_Required work:_ An exact copy is needed of the lines in the entries below from the line with "orange plate [407,76,481,102]" up to and including the line with "none -> black ball [735,207,764,236]", and of nothing else. Leave the pictures out.

_Records for processing:_
== Segment start ==

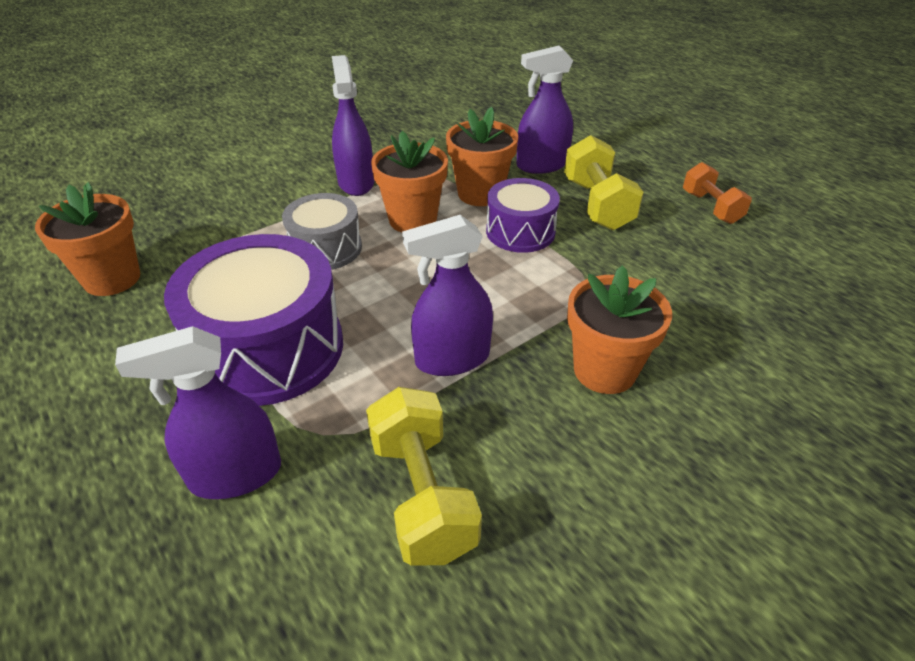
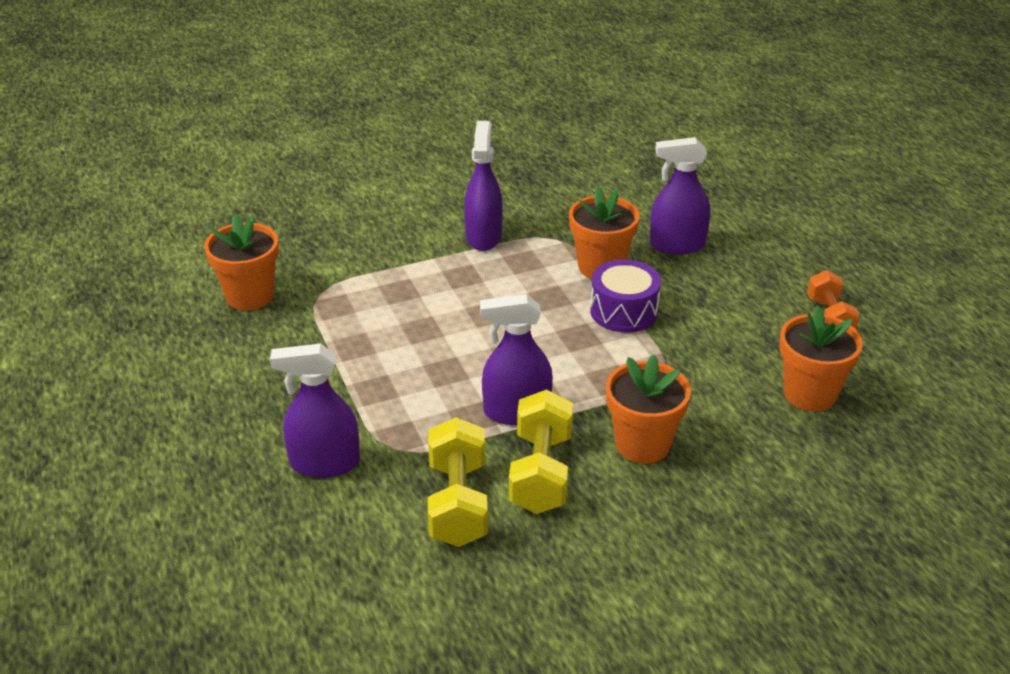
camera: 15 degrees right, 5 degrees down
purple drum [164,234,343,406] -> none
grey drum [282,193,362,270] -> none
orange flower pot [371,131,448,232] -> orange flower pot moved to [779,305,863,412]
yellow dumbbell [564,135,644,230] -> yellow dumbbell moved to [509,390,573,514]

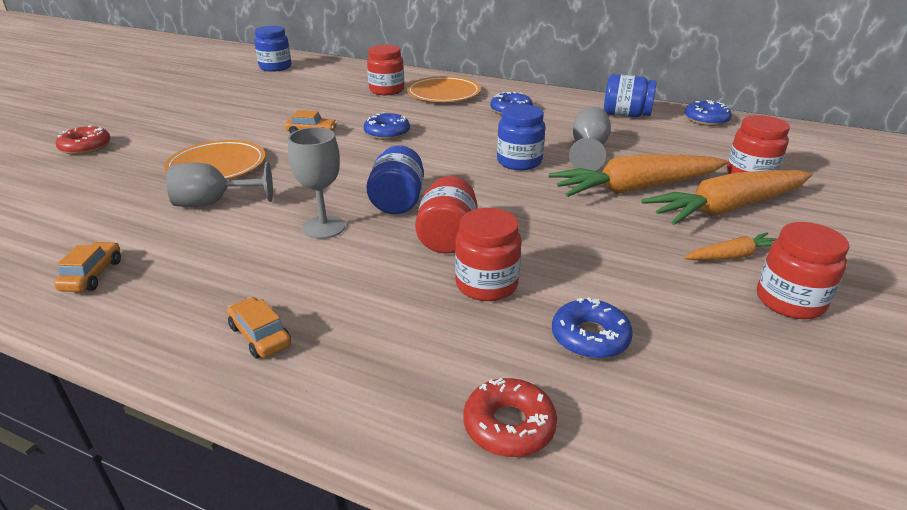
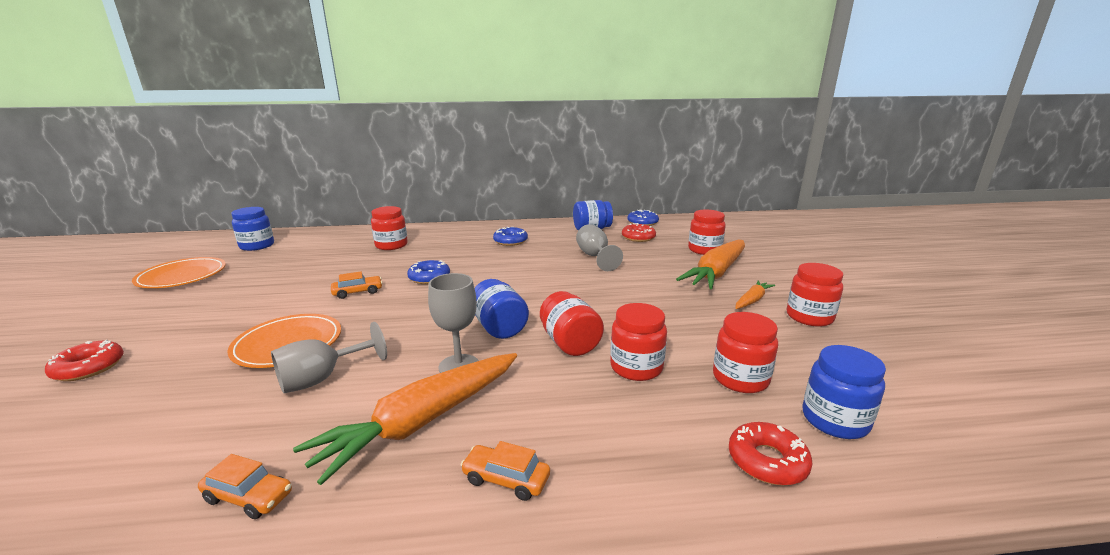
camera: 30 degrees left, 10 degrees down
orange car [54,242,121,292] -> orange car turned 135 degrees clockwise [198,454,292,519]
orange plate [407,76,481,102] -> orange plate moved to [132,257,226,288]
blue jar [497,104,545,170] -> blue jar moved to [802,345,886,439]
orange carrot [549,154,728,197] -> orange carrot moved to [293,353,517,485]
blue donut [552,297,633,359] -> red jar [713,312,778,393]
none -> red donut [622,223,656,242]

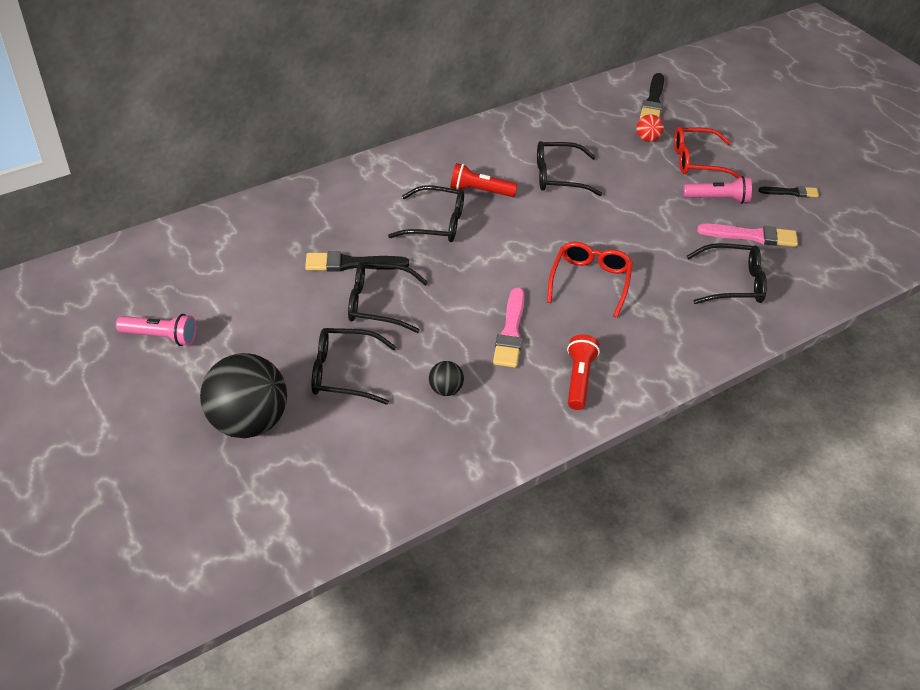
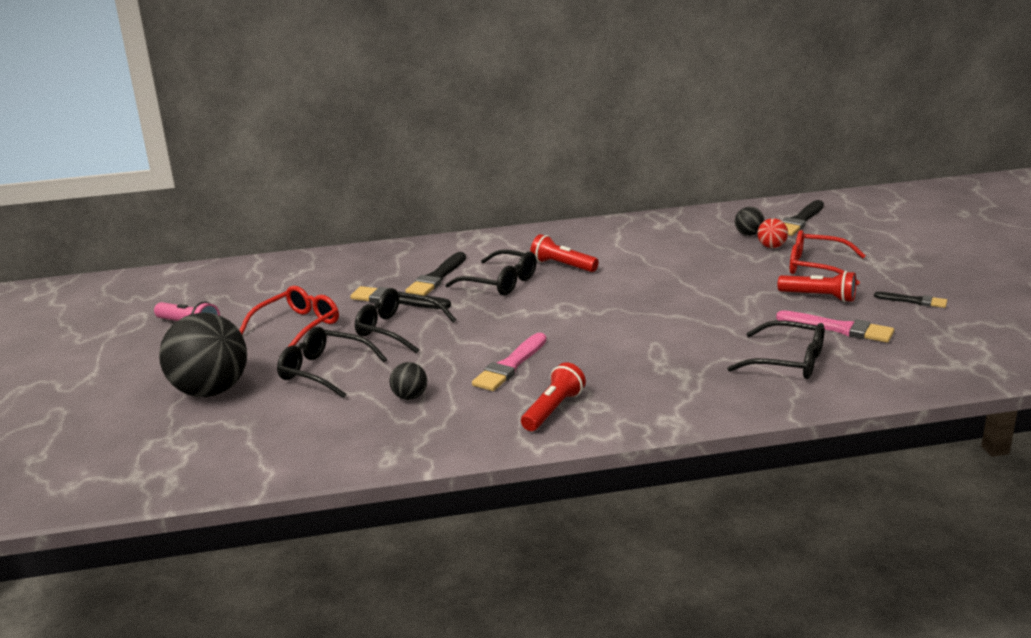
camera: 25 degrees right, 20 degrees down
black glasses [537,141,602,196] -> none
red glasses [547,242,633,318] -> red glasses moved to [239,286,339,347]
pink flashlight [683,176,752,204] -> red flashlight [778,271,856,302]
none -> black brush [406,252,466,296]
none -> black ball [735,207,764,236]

== Segment end ==
== Segment start ==

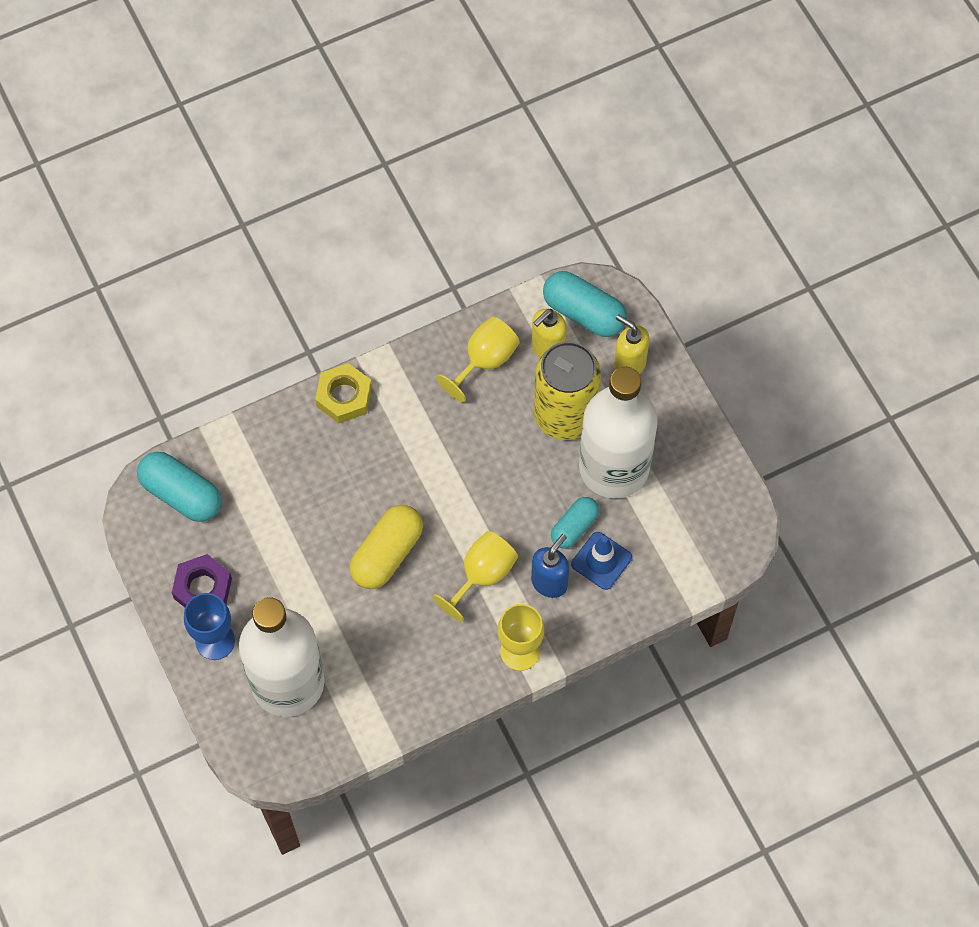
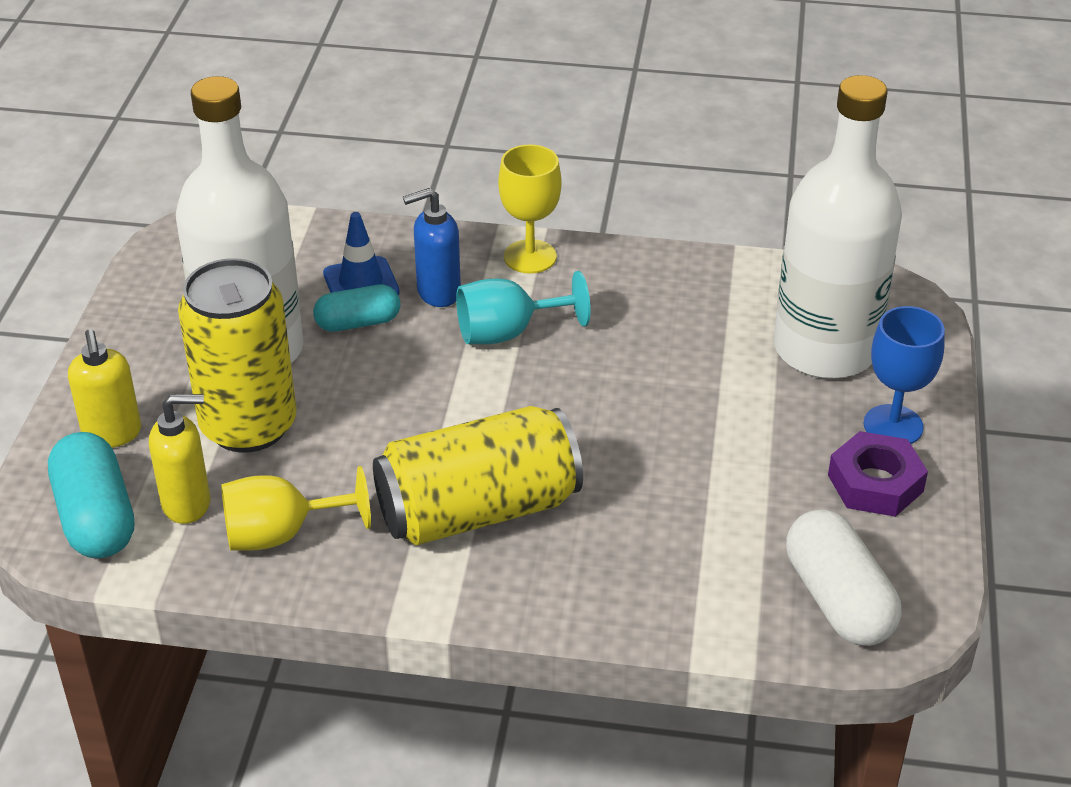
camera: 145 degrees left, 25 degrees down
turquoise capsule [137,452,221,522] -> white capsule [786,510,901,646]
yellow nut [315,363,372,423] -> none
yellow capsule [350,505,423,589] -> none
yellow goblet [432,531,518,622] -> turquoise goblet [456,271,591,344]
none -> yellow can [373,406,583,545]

== Segment end ==

_Result of the exercise:_
orange plate [407,76,481,102] -> orange plate moved to [132,257,226,288]
blue jar [497,104,545,170] -> blue jar moved to [802,345,886,439]
orange carrot [549,154,728,197] -> orange carrot moved to [293,353,517,485]
blue donut [552,297,633,359] -> red jar [713,312,778,393]
none -> red donut [622,223,656,242]

camera: 25 degrees right, 20 degrees down
black glasses [537,141,602,196] -> none
red glasses [547,242,633,318] -> red glasses moved to [239,286,339,347]
pink flashlight [683,176,752,204] -> red flashlight [778,271,856,302]
none -> black brush [406,252,466,296]
none -> black ball [735,207,764,236]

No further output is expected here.